(INFORMATION PROVIDED begins)

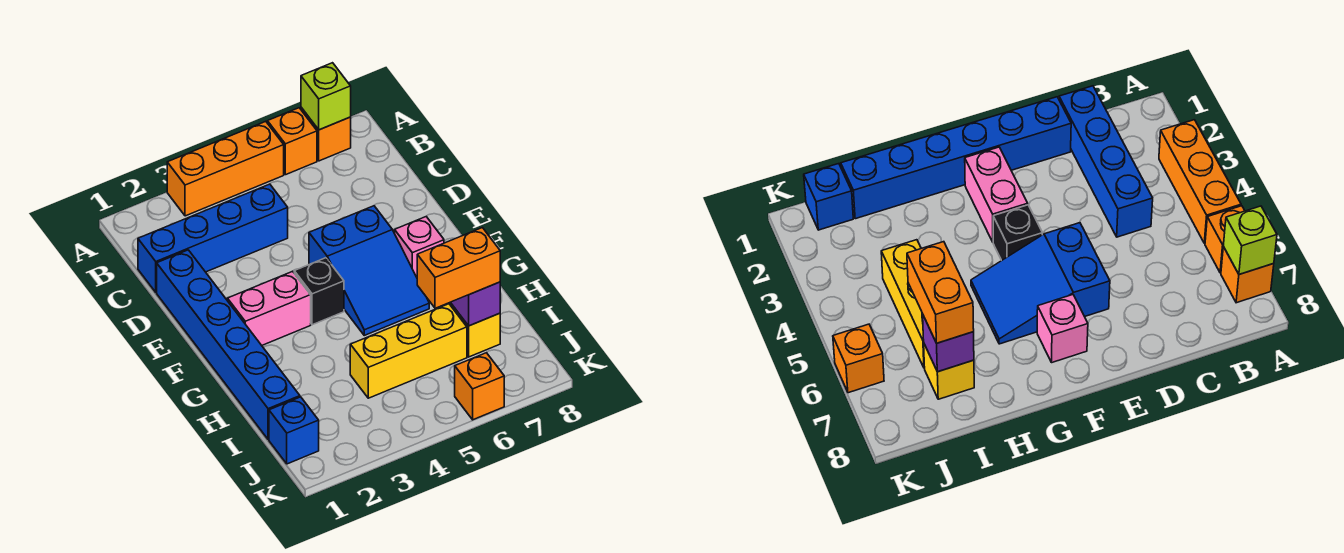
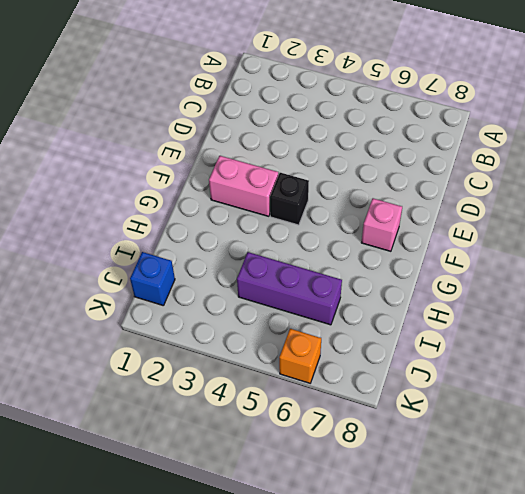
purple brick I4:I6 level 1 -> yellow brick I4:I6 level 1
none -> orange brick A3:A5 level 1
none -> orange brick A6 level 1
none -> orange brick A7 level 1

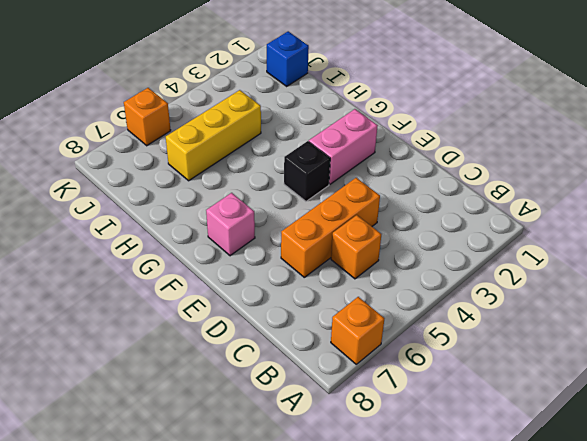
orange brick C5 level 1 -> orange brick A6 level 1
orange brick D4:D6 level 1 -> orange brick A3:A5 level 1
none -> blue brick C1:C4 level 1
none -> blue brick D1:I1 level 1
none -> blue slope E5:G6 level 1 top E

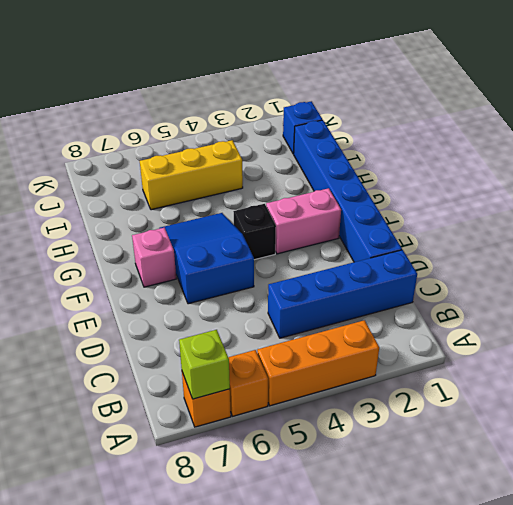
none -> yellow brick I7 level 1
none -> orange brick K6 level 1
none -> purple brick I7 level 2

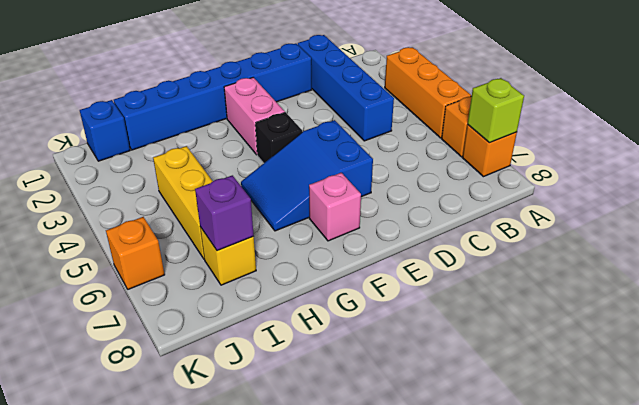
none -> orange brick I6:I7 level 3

(INFORMATION PROVIDED ends)

# WHAT IS NEEDED:
Leaving pictures aside, give again word for word each line from the one with "none -> orange brick A7 level 1" to the final line of the entries.

# RESULT OF THE TASK:
none -> orange brick A7 level 1

orange brick C5 level 1 -> orange brick A6 level 1
orange brick D4:D6 level 1 -> orange brick A3:A5 level 1
none -> blue brick C1:C4 level 1
none -> blue brick D1:I1 level 1
none -> blue slope E5:G6 level 1 top E

none -> yellow brick I7 level 1
none -> orange brick K6 level 1
none -> purple brick I7 level 2

none -> orange brick I6:I7 level 3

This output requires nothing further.